WHAT YOU HAVE TO DO:
From the entries below, return only the lines starting at the one that contains "black gift: 5 -> 1" and ending at the one that contains "white brush: 1 -> 0", exactly as they stand.

SOURCE RECORDS:
###
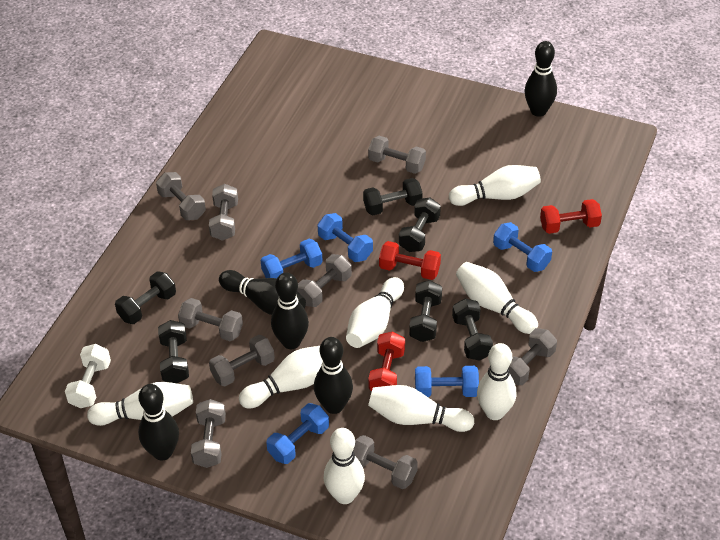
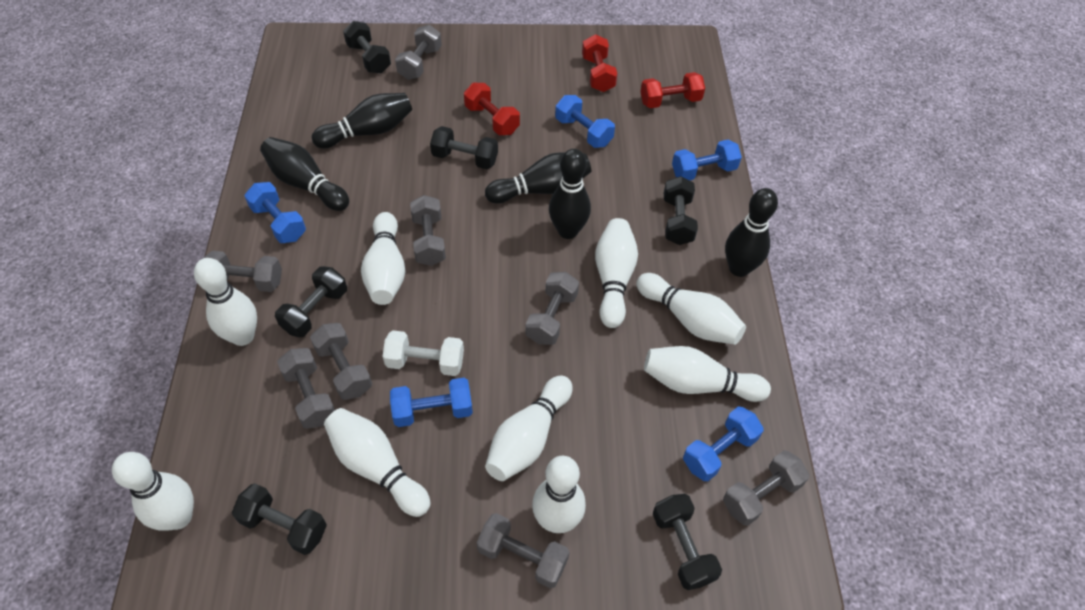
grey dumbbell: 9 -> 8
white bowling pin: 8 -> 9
###
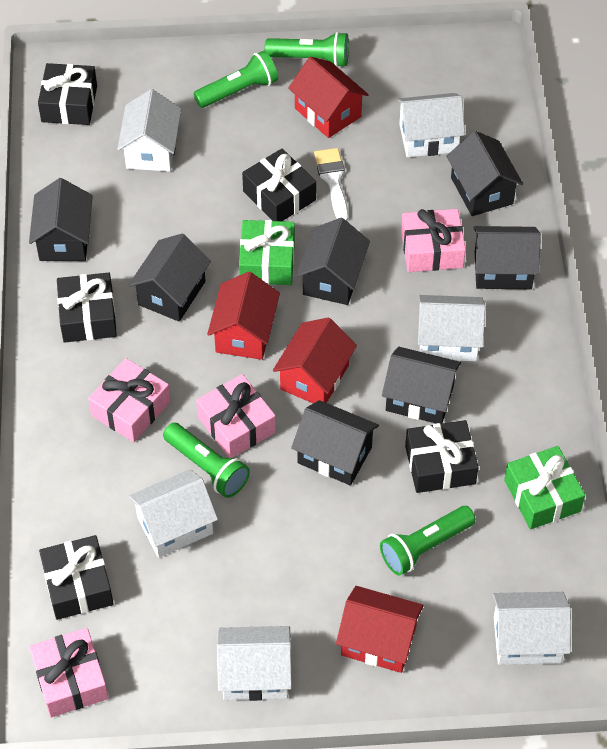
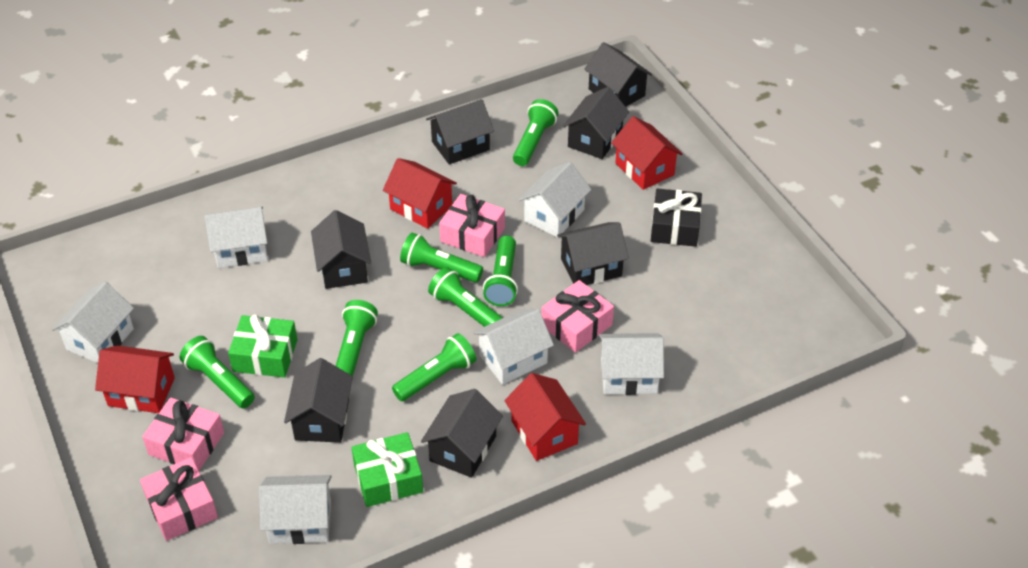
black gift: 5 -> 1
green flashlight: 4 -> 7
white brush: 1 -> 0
###
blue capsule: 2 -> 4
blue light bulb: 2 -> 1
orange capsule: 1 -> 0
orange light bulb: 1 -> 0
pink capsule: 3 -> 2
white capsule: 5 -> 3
###
TASK RESULT:
black gift: 5 -> 1
green flashlight: 4 -> 7
white brush: 1 -> 0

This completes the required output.